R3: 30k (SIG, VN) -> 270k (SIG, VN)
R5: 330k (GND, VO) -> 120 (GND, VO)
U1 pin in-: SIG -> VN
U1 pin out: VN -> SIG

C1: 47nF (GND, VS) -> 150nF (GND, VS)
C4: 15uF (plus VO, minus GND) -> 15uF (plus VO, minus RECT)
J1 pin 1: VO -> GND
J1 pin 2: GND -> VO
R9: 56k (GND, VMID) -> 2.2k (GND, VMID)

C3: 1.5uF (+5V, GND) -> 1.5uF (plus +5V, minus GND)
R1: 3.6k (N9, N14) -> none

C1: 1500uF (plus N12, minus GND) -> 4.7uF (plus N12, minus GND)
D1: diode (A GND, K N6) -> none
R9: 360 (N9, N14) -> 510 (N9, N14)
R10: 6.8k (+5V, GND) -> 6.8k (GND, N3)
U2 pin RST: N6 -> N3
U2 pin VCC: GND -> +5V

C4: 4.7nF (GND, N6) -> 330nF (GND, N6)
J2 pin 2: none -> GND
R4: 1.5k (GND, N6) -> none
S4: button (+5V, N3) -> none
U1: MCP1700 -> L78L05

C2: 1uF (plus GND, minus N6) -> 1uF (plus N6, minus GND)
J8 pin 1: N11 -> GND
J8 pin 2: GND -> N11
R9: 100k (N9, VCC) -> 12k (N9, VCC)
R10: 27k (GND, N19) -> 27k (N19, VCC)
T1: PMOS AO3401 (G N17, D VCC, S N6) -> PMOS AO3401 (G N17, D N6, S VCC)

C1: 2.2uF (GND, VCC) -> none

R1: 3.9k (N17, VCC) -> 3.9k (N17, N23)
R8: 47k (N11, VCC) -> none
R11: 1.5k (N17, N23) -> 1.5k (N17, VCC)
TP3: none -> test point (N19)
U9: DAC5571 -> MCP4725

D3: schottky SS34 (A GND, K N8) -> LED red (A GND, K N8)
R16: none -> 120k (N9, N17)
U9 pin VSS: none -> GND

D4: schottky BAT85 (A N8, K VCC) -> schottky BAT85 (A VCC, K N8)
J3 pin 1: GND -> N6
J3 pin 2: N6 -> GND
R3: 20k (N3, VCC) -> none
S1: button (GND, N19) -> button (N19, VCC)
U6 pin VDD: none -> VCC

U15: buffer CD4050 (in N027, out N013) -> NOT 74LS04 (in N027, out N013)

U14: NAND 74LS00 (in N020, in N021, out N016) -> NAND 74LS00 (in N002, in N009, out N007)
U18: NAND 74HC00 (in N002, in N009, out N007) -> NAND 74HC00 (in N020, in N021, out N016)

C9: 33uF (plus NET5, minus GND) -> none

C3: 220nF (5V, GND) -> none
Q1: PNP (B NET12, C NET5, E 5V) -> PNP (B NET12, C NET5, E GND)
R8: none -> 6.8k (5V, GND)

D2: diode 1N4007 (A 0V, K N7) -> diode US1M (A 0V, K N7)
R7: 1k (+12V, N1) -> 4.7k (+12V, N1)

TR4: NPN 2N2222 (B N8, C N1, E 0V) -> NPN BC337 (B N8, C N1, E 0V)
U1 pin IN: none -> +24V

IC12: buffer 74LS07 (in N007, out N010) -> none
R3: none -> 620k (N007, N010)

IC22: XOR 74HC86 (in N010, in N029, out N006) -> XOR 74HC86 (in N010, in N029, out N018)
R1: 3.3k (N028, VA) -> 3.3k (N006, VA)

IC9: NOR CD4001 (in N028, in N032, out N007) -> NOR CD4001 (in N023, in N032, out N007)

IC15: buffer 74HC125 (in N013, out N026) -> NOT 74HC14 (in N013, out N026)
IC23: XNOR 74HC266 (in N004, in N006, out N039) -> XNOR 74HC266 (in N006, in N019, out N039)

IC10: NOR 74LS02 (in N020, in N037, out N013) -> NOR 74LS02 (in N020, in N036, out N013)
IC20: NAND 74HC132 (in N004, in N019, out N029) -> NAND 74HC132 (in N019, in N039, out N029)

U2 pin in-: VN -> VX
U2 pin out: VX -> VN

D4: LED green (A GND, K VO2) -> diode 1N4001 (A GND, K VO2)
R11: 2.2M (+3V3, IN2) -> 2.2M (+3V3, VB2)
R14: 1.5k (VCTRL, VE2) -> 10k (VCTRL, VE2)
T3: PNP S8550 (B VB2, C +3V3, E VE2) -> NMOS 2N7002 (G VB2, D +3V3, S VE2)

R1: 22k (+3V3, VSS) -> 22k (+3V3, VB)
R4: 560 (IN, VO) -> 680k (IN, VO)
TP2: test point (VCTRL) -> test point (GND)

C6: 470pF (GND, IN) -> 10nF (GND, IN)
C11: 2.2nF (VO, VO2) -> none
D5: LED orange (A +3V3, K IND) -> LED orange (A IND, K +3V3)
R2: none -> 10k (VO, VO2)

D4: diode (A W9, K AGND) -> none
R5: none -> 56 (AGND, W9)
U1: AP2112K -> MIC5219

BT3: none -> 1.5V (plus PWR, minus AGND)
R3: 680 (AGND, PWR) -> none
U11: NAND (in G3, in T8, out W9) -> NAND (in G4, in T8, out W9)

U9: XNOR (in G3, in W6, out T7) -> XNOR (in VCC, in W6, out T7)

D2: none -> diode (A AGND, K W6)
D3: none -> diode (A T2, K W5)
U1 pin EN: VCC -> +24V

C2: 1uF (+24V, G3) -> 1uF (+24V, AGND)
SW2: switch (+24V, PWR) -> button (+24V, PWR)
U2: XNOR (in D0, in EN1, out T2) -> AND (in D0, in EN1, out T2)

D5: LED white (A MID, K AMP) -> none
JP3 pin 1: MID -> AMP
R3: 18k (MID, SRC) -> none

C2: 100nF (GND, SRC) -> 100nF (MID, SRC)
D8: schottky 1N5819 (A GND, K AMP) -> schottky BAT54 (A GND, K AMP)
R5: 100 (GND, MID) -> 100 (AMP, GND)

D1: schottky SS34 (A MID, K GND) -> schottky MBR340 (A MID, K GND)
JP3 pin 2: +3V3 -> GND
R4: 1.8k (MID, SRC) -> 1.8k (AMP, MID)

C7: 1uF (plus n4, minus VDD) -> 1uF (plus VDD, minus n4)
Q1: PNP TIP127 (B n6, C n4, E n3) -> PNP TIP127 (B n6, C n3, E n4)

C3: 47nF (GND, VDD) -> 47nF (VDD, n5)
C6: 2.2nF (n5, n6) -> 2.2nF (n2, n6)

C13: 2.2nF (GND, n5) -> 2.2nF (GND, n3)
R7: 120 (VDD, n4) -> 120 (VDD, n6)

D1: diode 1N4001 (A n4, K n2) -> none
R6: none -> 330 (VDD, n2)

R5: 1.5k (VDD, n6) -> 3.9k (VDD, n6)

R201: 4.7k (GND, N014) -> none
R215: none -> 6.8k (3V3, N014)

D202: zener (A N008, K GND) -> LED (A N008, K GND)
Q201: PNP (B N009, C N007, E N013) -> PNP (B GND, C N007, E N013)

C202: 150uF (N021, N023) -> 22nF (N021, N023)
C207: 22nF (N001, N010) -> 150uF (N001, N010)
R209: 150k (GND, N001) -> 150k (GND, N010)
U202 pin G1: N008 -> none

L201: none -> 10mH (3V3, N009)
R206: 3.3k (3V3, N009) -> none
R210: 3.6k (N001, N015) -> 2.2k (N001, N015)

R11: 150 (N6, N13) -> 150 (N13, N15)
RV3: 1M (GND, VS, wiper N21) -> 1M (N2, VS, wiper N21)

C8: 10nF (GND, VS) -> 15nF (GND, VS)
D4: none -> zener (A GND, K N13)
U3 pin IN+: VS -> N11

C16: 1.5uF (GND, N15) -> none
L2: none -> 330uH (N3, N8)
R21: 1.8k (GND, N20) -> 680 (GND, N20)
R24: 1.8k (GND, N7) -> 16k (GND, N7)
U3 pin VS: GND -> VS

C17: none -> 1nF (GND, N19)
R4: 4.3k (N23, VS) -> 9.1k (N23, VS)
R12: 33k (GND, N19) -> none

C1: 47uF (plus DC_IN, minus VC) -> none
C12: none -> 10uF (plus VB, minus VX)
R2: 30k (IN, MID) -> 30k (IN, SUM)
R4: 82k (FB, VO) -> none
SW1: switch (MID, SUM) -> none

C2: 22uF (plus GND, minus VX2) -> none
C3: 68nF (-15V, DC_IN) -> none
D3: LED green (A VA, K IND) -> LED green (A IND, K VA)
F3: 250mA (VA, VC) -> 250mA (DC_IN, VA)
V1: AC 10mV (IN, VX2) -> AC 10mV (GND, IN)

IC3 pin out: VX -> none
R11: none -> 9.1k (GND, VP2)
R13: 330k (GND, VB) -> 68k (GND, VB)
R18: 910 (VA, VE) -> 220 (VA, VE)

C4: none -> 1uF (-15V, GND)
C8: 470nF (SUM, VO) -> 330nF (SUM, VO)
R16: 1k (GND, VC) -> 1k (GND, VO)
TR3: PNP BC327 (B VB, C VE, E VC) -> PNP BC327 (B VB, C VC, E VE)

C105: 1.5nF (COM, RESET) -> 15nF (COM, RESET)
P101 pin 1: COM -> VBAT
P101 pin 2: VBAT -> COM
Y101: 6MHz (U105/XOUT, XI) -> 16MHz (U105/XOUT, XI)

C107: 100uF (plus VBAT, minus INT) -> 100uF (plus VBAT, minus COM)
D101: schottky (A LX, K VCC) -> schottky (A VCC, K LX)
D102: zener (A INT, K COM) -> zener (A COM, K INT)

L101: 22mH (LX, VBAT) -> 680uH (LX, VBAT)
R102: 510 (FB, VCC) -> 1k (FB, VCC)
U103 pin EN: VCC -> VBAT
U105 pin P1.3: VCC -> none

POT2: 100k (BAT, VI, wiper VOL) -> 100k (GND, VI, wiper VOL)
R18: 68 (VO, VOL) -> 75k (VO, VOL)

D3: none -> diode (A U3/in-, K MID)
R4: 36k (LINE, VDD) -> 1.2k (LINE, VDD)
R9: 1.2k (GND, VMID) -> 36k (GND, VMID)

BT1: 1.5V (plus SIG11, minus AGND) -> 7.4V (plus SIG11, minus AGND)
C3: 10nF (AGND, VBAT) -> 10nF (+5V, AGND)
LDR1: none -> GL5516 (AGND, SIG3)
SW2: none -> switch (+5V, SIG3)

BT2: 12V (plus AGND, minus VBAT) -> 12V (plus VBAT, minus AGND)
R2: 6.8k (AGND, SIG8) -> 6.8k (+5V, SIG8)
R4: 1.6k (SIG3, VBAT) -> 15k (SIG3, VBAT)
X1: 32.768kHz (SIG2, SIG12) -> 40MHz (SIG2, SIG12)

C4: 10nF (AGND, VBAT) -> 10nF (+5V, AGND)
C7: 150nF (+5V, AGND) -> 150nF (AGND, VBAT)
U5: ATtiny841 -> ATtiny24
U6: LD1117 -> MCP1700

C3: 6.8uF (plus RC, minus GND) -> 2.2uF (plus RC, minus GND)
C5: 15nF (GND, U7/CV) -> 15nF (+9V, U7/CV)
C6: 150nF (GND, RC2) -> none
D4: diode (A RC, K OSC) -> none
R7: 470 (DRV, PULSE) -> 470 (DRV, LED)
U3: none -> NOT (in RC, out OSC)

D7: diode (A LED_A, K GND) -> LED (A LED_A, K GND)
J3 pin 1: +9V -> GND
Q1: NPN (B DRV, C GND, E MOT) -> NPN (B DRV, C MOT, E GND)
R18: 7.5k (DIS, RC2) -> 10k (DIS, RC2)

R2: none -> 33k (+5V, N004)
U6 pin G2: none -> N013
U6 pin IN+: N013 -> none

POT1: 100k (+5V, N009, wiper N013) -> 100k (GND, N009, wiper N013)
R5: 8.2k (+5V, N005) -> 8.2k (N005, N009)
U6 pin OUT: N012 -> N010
======
- YOUR ASSIGNMENT
Counting only lines that hold the word "switch", state how many there are in the data. Write the number alone.

- YOUR RESPONSE
3